What you have to do => Reproduce each record exactly, but exclude every picture.

Extracted data =>
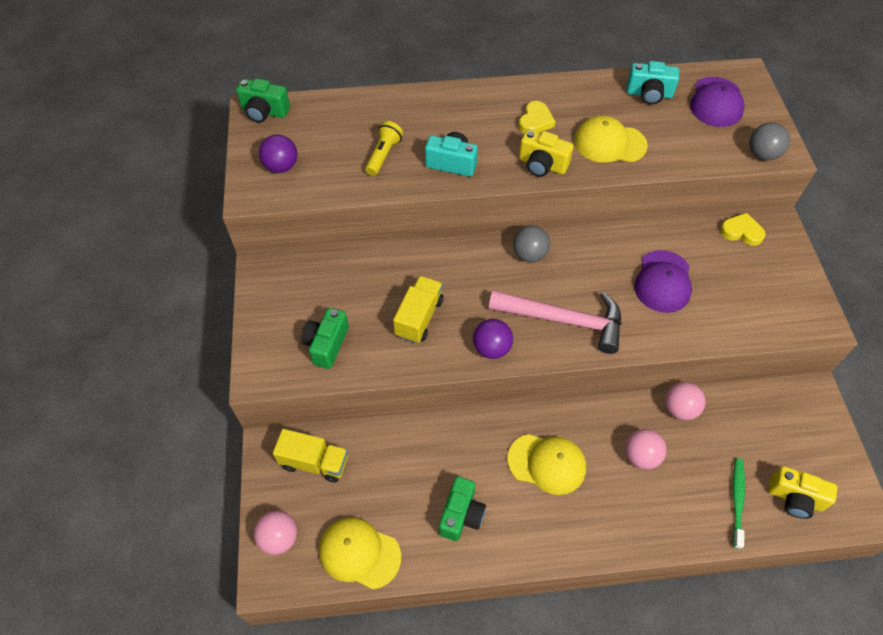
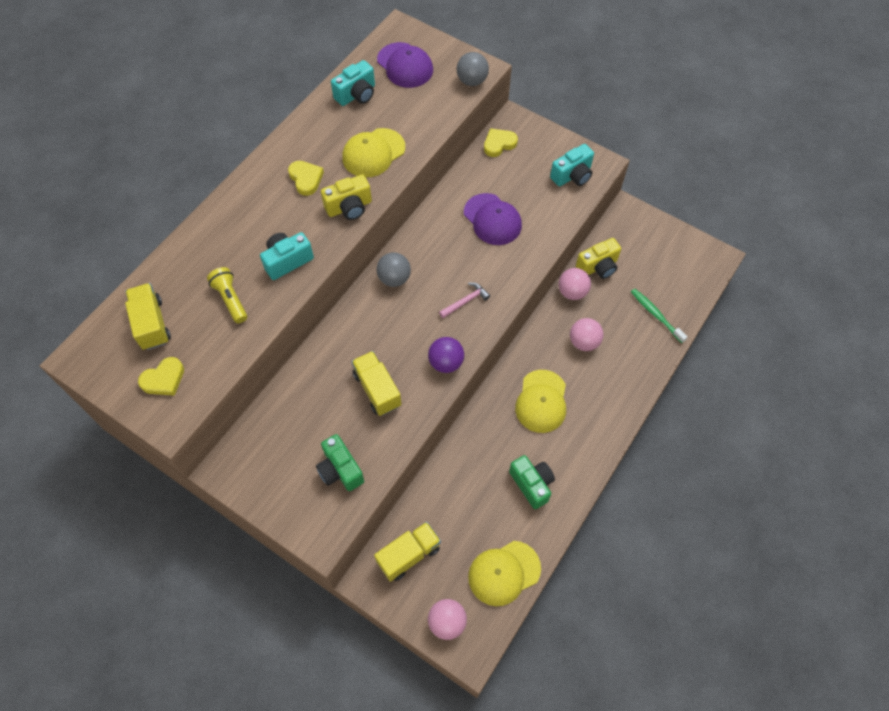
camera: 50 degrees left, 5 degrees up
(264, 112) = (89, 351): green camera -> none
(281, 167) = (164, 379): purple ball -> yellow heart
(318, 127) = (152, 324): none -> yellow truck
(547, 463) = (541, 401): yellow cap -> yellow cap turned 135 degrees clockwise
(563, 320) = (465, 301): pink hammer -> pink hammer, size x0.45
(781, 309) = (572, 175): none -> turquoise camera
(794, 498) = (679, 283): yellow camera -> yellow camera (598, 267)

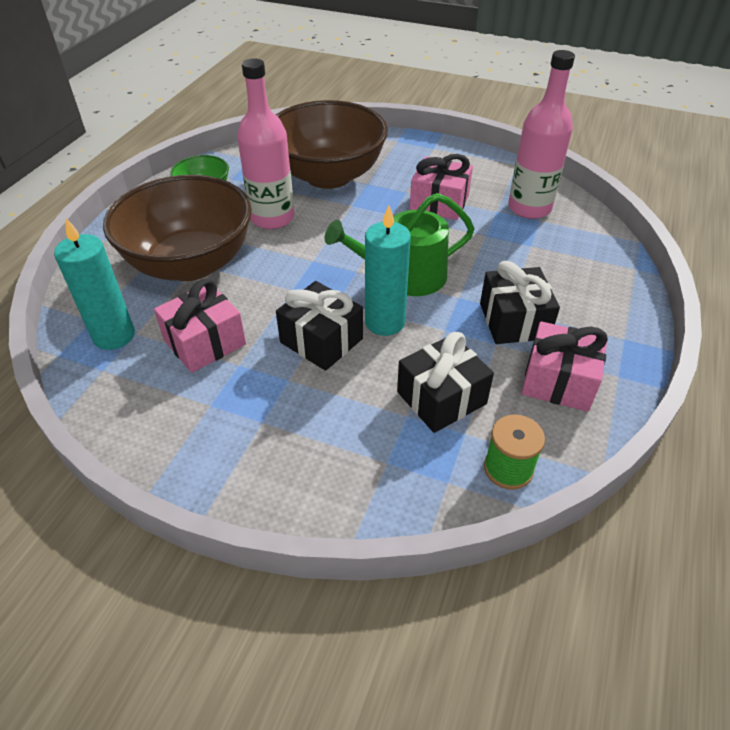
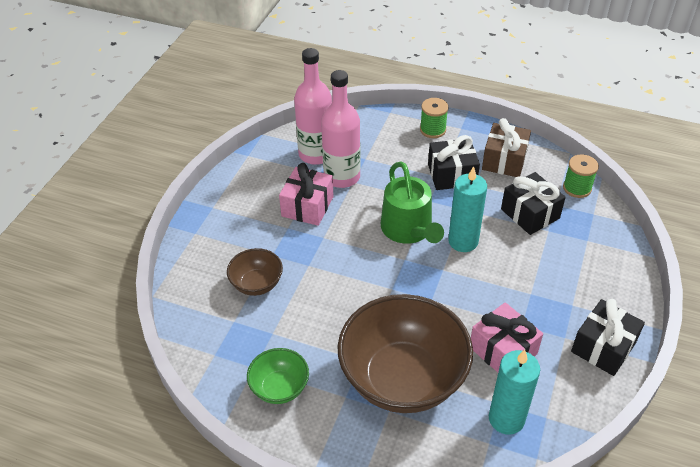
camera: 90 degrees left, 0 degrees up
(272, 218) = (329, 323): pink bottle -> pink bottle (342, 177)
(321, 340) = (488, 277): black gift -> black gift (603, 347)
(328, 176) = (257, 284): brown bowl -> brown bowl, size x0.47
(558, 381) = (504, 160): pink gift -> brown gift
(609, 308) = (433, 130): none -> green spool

Task output =>
camera: 50 degrees left, 5 degrees up
(264, 112) = (89, 351): green camera -> none
(281, 167) = (164, 379): purple ball -> yellow heart
(318, 127) = (152, 324): none -> yellow truck
(547, 463) = (541, 401): yellow cap -> yellow cap turned 135 degrees clockwise
(563, 320) = (465, 301): pink hammer -> pink hammer, size x0.45
(781, 309) = (572, 175): none -> turquoise camera
(794, 498) = (679, 283): yellow camera -> yellow camera (598, 267)

camera: 90 degrees left, 0 degrees up
(272, 218) = (329, 323): pink bottle -> pink bottle (342, 177)
(321, 340) = (488, 277): black gift -> black gift (603, 347)
(328, 176) = (257, 284): brown bowl -> brown bowl, size x0.47
(558, 381) = (504, 160): pink gift -> brown gift
(609, 308) = (433, 130): none -> green spool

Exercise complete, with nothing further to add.